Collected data
○ ○ ○ ○ ○ ○ ○

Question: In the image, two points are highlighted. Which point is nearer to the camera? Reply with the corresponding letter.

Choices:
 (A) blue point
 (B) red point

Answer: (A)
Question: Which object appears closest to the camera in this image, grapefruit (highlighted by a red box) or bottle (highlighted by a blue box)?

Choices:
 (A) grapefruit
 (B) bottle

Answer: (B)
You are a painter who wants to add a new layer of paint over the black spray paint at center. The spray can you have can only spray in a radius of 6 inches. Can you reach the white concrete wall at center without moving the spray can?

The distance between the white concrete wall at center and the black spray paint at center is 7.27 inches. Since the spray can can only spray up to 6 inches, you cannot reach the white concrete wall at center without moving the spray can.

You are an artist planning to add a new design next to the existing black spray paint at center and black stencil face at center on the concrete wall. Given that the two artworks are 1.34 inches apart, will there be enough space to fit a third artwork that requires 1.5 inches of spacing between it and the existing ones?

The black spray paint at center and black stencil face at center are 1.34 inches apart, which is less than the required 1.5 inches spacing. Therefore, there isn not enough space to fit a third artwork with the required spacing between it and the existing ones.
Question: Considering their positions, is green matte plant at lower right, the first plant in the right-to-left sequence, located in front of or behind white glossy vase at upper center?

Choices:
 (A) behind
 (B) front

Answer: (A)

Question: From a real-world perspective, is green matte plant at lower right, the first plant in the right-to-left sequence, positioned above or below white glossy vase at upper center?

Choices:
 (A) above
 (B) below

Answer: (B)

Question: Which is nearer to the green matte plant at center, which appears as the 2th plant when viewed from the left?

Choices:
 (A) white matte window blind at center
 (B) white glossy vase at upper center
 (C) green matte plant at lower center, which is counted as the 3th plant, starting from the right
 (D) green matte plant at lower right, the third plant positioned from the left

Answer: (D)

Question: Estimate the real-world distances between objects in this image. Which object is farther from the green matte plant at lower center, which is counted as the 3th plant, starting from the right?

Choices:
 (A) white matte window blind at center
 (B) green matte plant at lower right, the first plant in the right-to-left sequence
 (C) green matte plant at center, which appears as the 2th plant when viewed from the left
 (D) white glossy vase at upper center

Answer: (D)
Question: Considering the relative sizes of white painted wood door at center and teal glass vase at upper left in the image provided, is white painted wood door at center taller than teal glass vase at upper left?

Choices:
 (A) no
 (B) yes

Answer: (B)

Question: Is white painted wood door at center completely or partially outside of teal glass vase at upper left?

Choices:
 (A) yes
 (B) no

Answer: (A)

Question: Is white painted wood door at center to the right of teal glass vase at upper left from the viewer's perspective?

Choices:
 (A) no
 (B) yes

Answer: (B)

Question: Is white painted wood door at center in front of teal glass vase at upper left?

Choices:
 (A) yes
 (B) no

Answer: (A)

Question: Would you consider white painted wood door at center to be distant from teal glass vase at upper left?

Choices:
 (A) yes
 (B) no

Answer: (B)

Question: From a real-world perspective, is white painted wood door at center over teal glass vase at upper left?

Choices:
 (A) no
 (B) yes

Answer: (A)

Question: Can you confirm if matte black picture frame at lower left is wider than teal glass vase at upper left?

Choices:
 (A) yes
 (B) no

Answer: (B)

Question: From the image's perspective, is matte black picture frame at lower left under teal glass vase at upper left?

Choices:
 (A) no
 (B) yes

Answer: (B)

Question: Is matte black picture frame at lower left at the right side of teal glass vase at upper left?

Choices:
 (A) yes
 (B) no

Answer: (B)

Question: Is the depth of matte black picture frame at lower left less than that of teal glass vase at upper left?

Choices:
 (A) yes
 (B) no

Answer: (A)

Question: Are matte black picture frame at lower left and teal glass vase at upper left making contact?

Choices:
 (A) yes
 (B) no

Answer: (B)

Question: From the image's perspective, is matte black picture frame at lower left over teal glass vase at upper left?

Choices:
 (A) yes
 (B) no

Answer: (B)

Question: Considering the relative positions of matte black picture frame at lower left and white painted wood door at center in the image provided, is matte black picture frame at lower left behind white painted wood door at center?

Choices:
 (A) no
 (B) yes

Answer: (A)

○ ○ ○ ○ ○ ○ ○

TASK DIRECTIONS:
Copy out each line of the records above that contains the word "this". Case counts.

PROBLEM SOLUTION:
Question: Which object appears closest to the camera in this image, grapefruit (highlighted by a red box) or bottle (highlighted by a blue box)?
Question: Estimate the real-world distances between objects in this image. Which object is farther from the green matte plant at lower center, which is counted as the 3th plant, starting from the right?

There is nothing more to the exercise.